Exercise input:
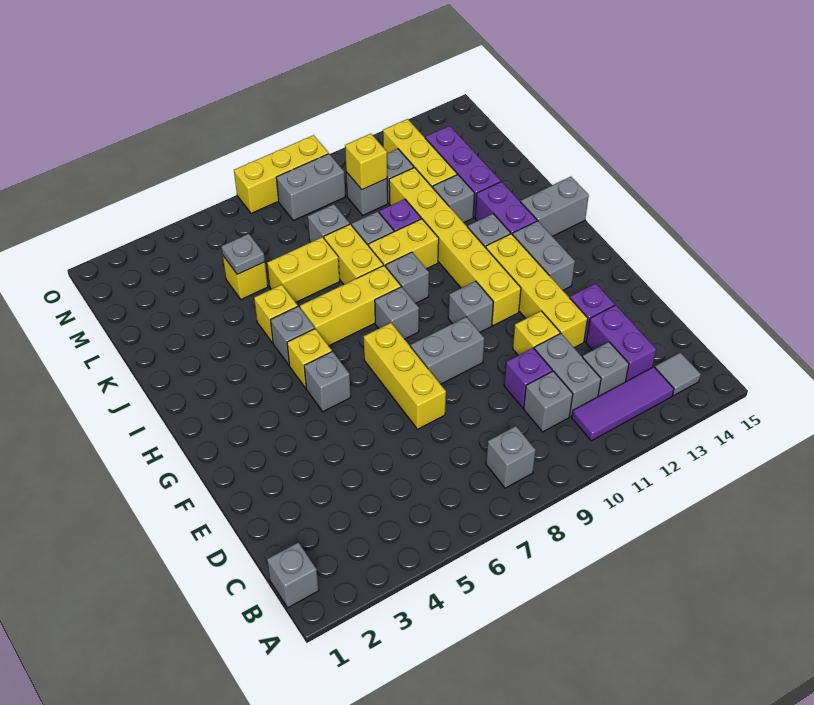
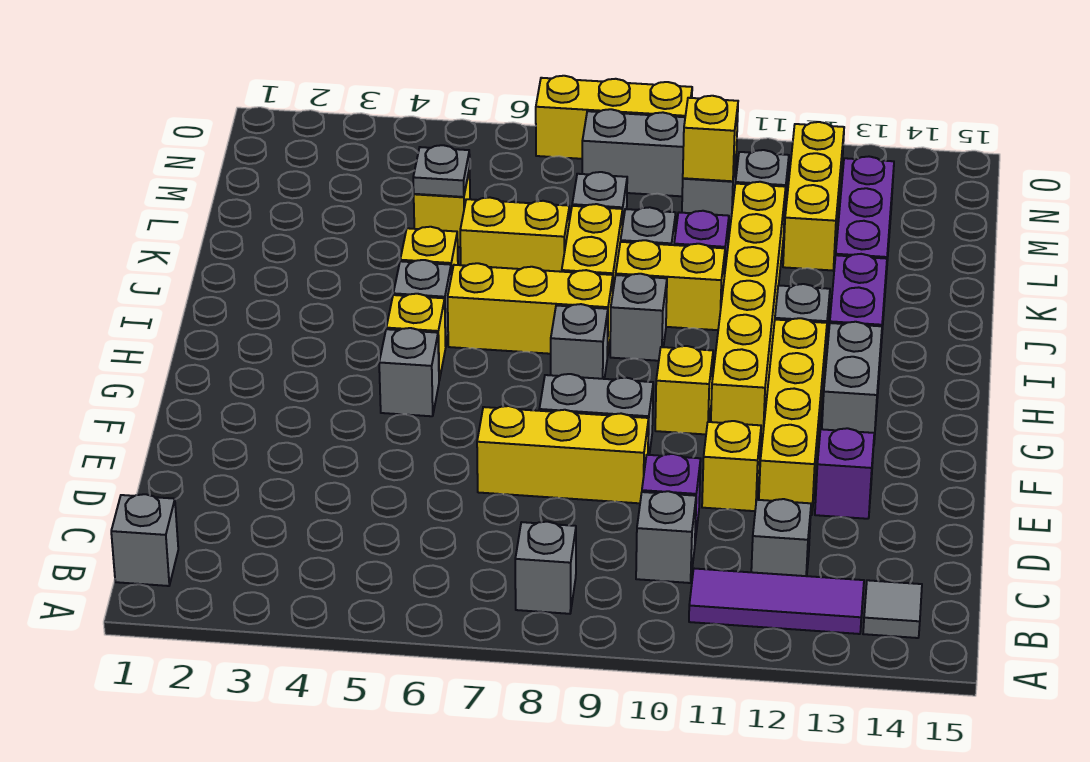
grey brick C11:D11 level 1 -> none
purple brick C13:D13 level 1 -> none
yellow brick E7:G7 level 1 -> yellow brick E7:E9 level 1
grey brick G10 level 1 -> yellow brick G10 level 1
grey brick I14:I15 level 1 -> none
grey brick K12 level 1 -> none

==

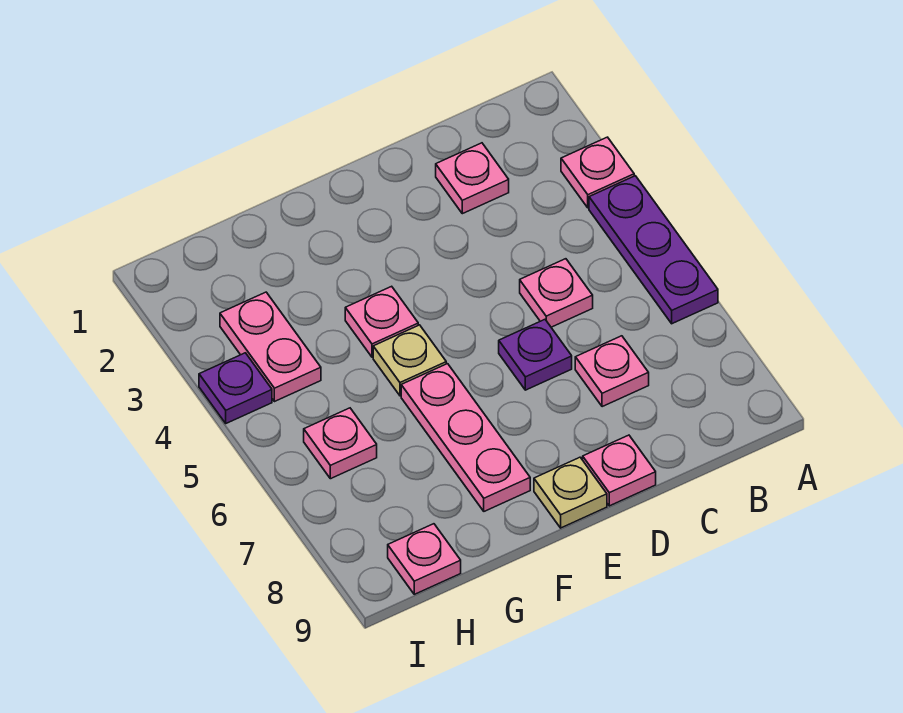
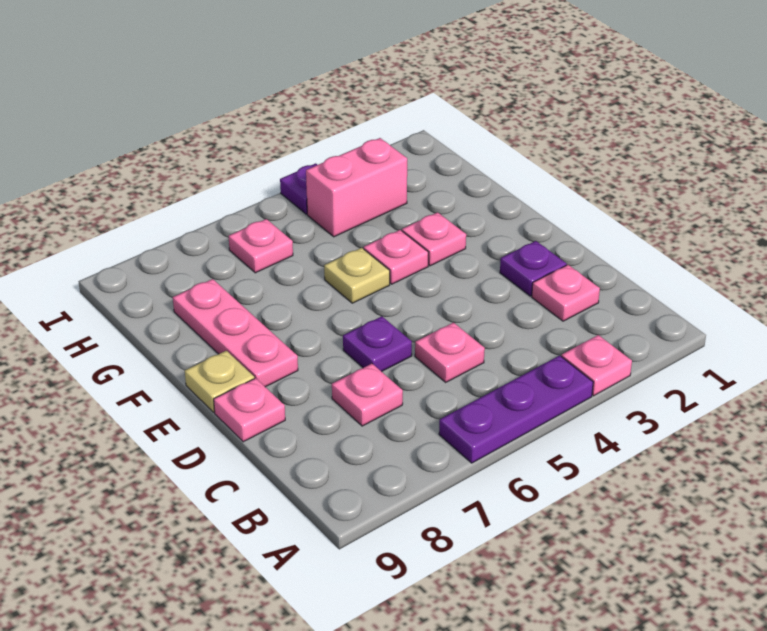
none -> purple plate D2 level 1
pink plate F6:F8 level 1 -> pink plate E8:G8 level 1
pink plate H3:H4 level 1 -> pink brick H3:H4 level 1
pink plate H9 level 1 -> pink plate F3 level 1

Try it: Lines wanted from the listing above: the line with "yellow brick E7:G7" up to and including the line with "grey brick K12 level 1 -> none". Please write them out exactly, adding nothing else.

Solved problem:
yellow brick E7:G7 level 1 -> yellow brick E7:E9 level 1
grey brick G10 level 1 -> yellow brick G10 level 1
grey brick I14:I15 level 1 -> none
grey brick K12 level 1 -> none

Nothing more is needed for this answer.